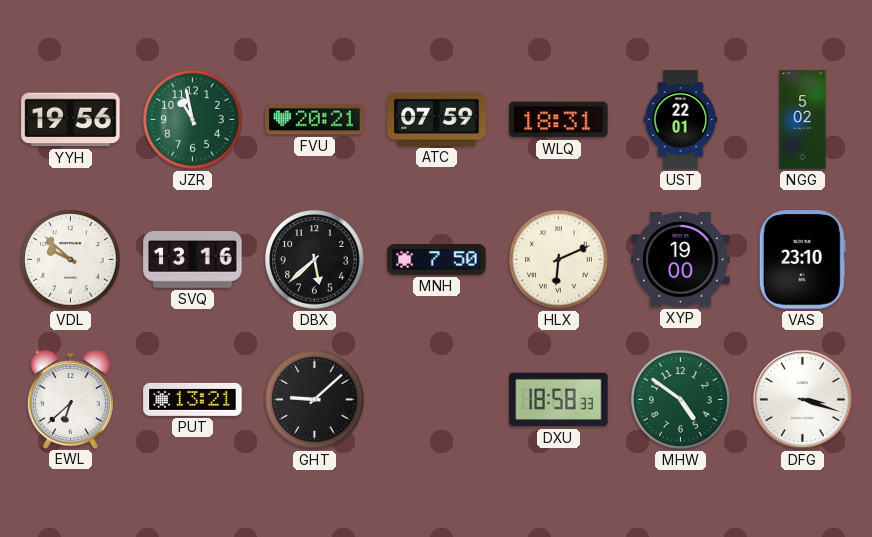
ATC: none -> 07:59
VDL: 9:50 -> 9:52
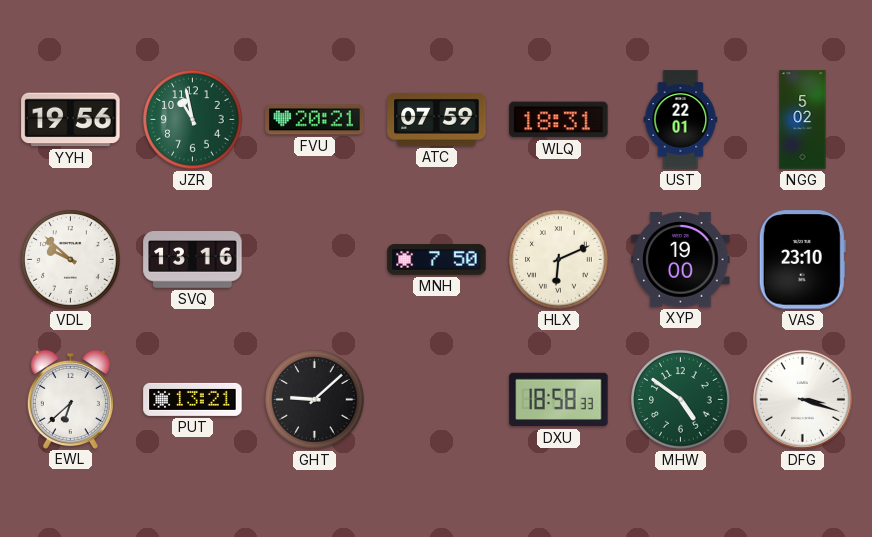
DBX: 5:38 -> none
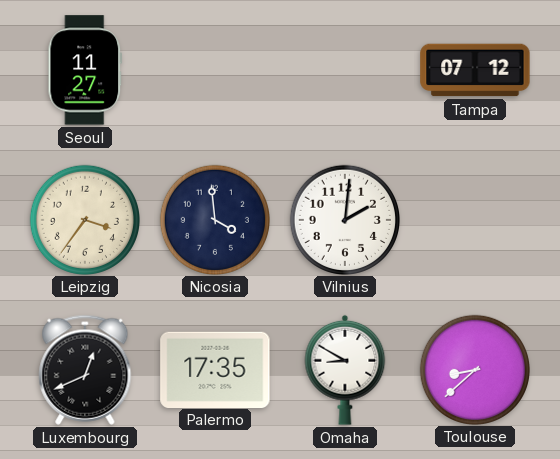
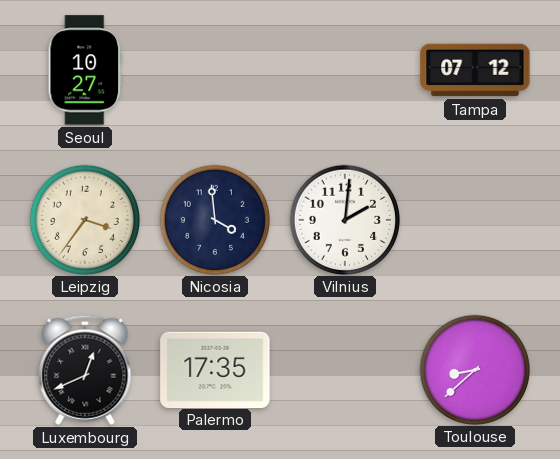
Seoul: 11:27 -> 10:27
Omaha: 8:50 -> none
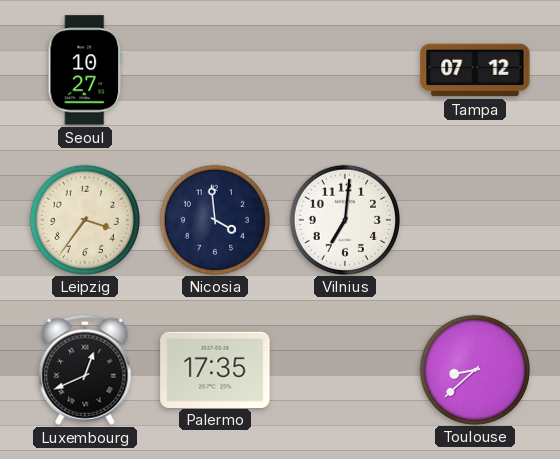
Vilnius: 2:01 -> 7:01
○ ○ ○ ○ ○ ○ ○
-- EXERCISE BRIEF --
Reproduce every line of text in the records above without any changes, omitting the pictures.

-- ANSWER IN FULL --
ATC: none -> 07:59
VDL: 9:50 -> 9:52
DBX: 5:38 -> none
Seoul: 11:27 -> 10:27
Omaha: 8:50 -> none
Vilnius: 2:01 -> 7:01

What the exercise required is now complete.